Records for processing START

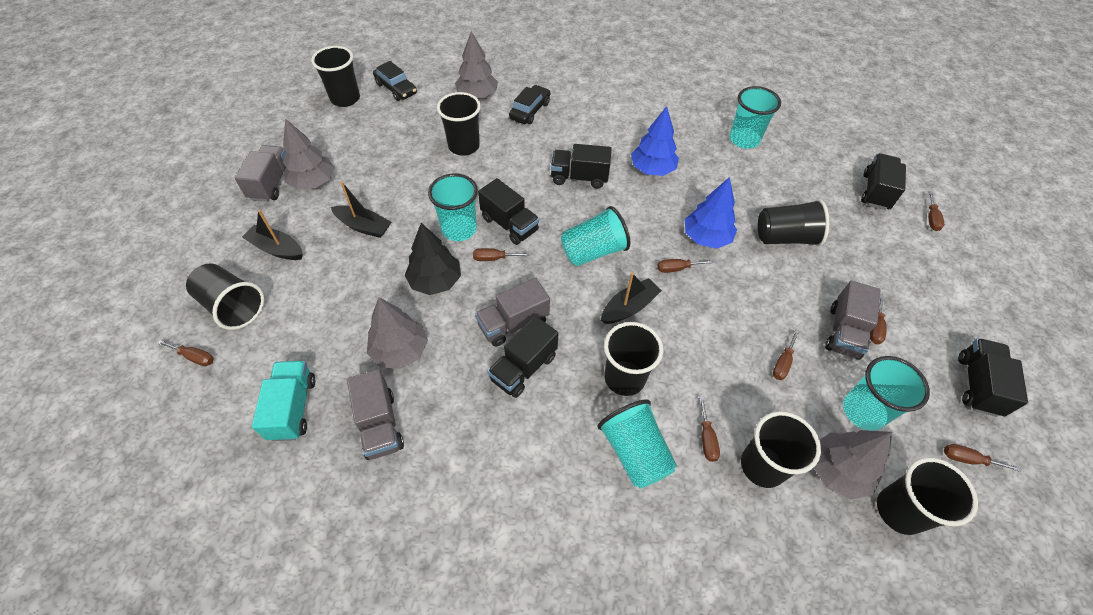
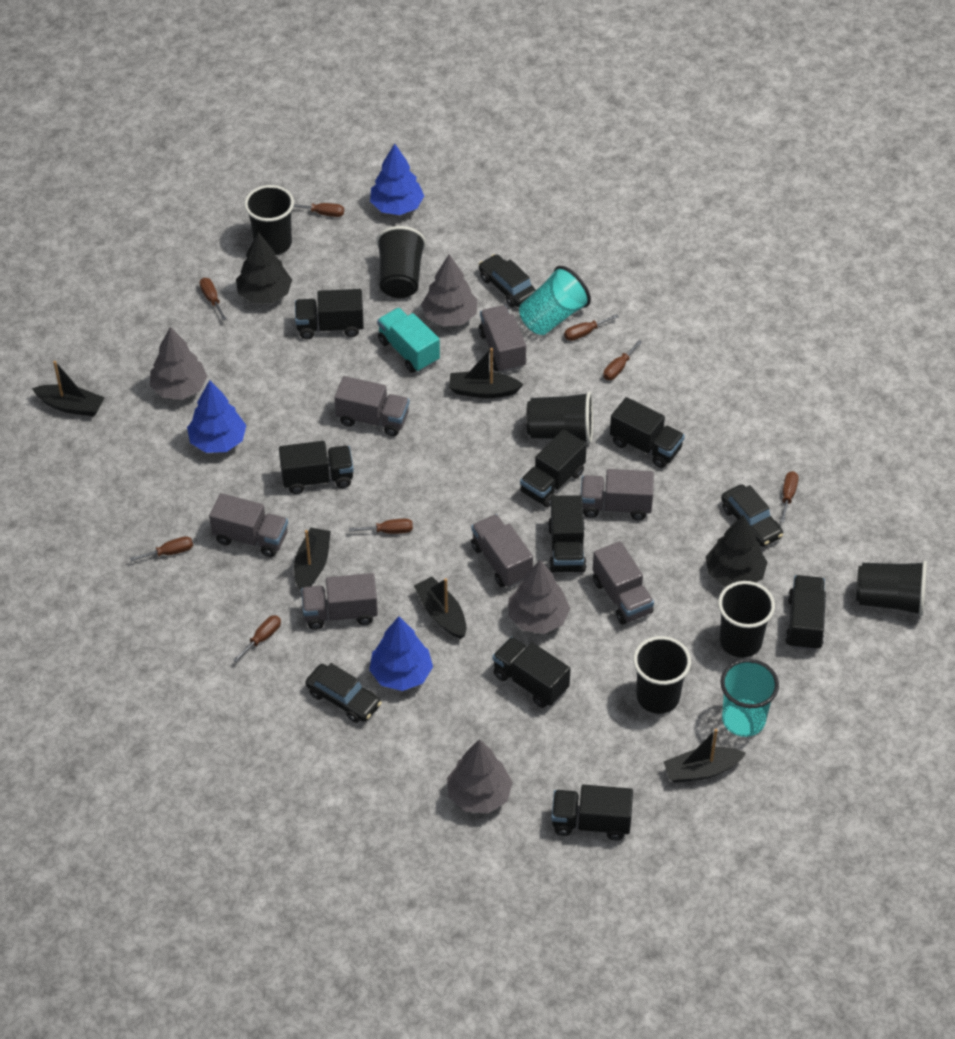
black boat: 3 -> 5
black car: 2 -> 3
black cup: 7 -> 6
black tree: 1 -> 2
black truck: 5 -> 8
blue tree: 2 -> 3
grey truck: 4 -> 7
turquoise cup: 5 -> 2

Records for processing END

> Work order: All lines of the records above that carry the word "black" should be listed.

> Answer box:
black boat: 3 -> 5
black car: 2 -> 3
black cup: 7 -> 6
black tree: 1 -> 2
black truck: 5 -> 8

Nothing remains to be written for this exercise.